» Dataset extract
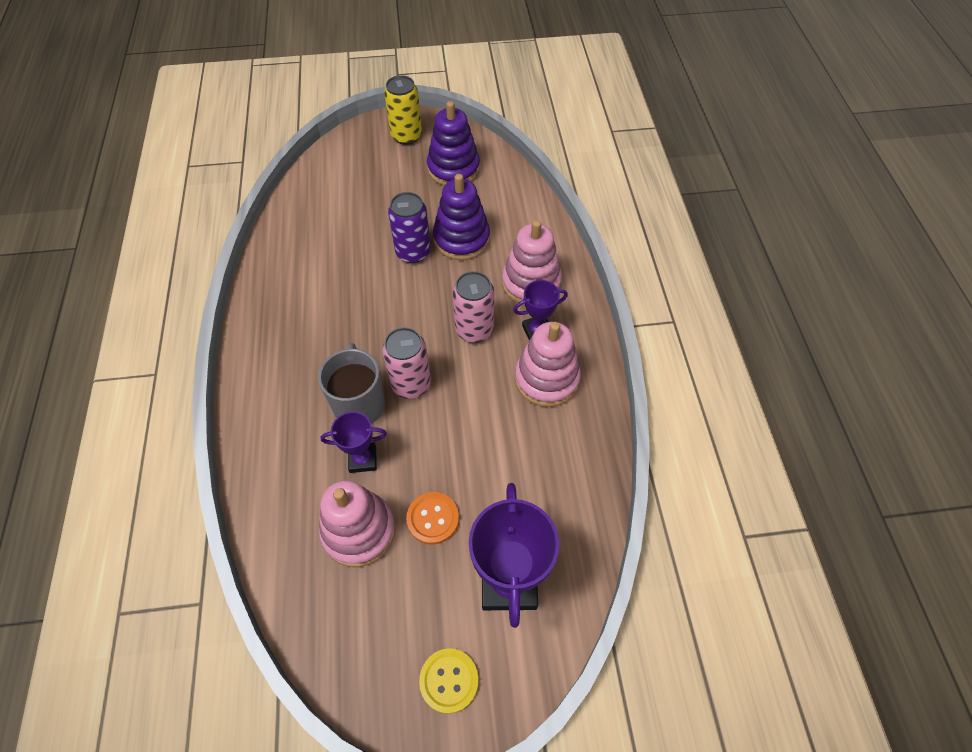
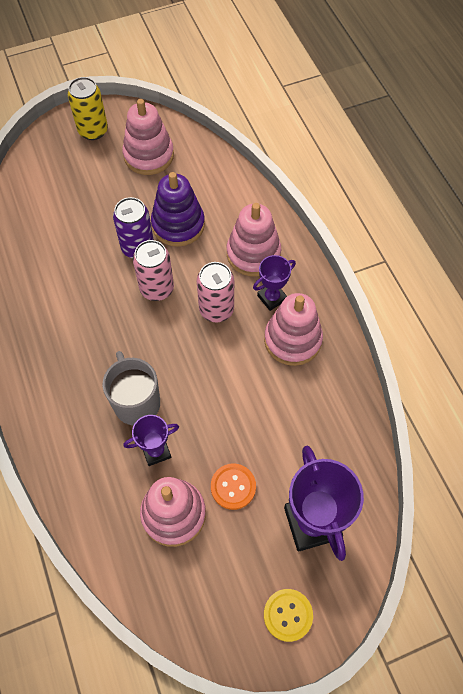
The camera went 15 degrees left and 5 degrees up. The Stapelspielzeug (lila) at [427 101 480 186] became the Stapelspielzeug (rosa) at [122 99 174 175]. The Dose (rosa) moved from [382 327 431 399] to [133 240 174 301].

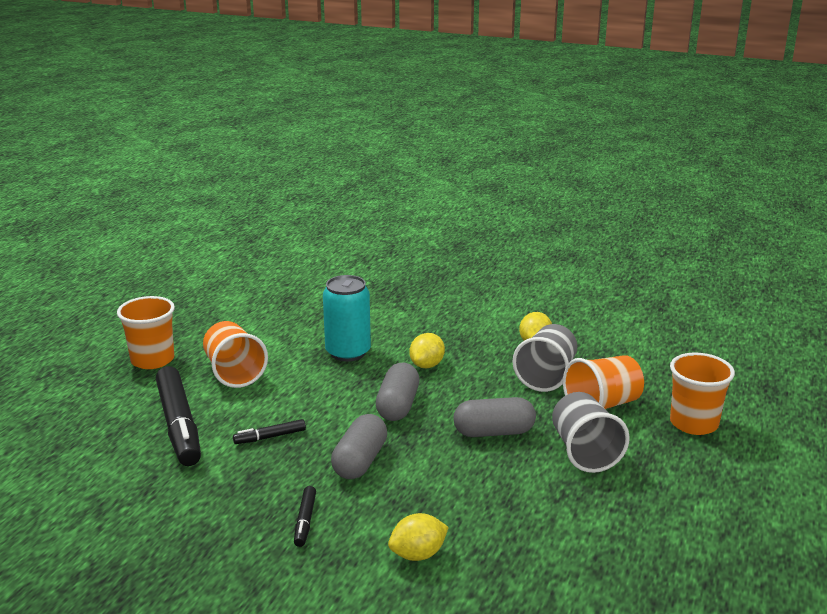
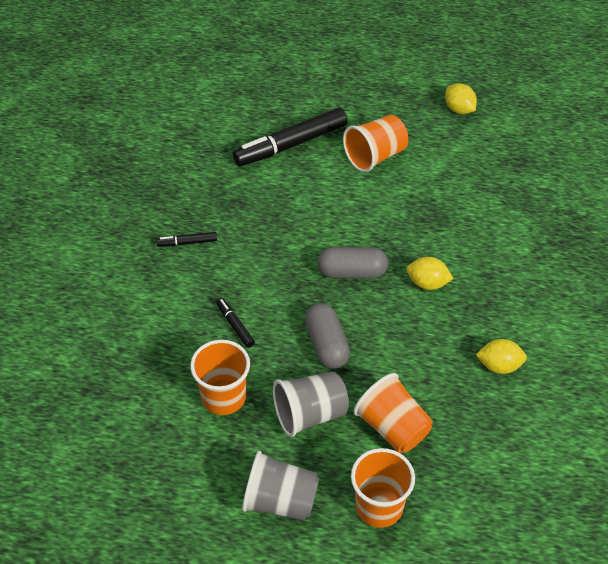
The camera went 80 degrees right and 25 degrees up. The Dose (türkis) at [323 275 371 362] disappeared. The Becher (orange) moved from [117 296 175 369] to [190 340 250 415]. The Becher (grau) moved from [513 324 577 392] to [242 451 319 521]. The Kapsel (grau) at [331 414 387 479] disappeared. The Filzstift (schwarz) moved from [233 419 306 444] to [216 298 255 348]. The Zitrone (gelb) moved from [388 513 449 561] to [445 83 477 114].

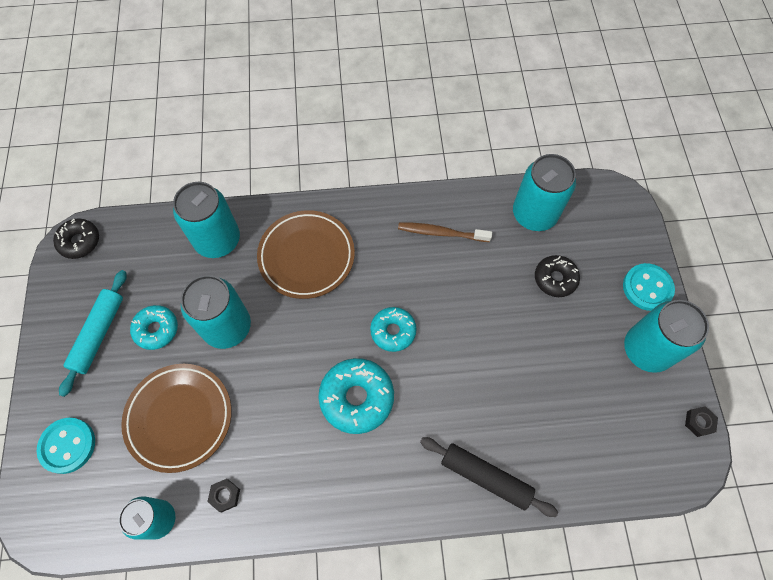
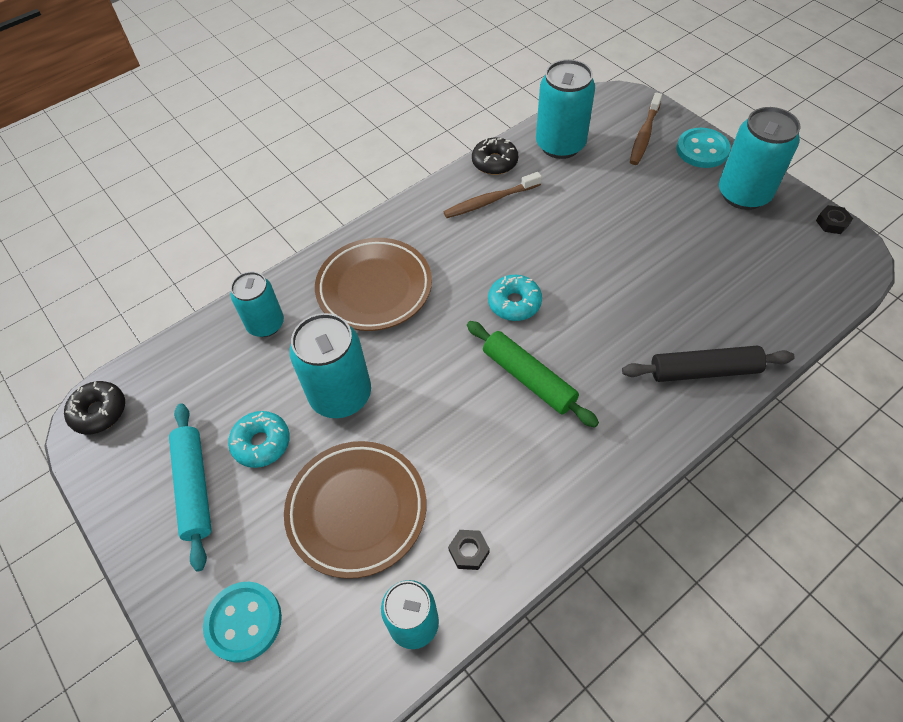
The camera went 30 degrees left and 10 degrees down. The Dose (türkis) at [173 182 240 258] changed to 0.66 times the size. The Donut (schwarz) moved from [535 255 580 297] to [472 137 518 175]. The Donut (türkis) at [318 358 394 434] was replaced by the Nudelholz (grün) at [467 321 599 428]. The Zahnbürste (braun) at [630 92 662 165] appeared.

» Prompt
Your task is to restate word for word the lines from the one containing "The camera went 80" through the last line of the data, both ends included, with no pictures.

» Answer to the problem
The camera went 80 degrees right and 25 degrees up. The Dose (türkis) at [323 275 371 362] disappeared. The Becher (orange) moved from [117 296 175 369] to [190 340 250 415]. The Becher (grau) moved from [513 324 577 392] to [242 451 319 521]. The Kapsel (grau) at [331 414 387 479] disappeared. The Filzstift (schwarz) moved from [233 419 306 444] to [216 298 255 348]. The Zitrone (gelb) moved from [388 513 449 561] to [445 83 477 114].

The camera went 30 degrees left and 10 degrees down. The Dose (türkis) at [173 182 240 258] changed to 0.66 times the size. The Donut (schwarz) moved from [535 255 580 297] to [472 137 518 175]. The Donut (türkis) at [318 358 394 434] was replaced by the Nudelholz (grün) at [467 321 599 428]. The Zahnbürste (braun) at [630 92 662 165] appeared.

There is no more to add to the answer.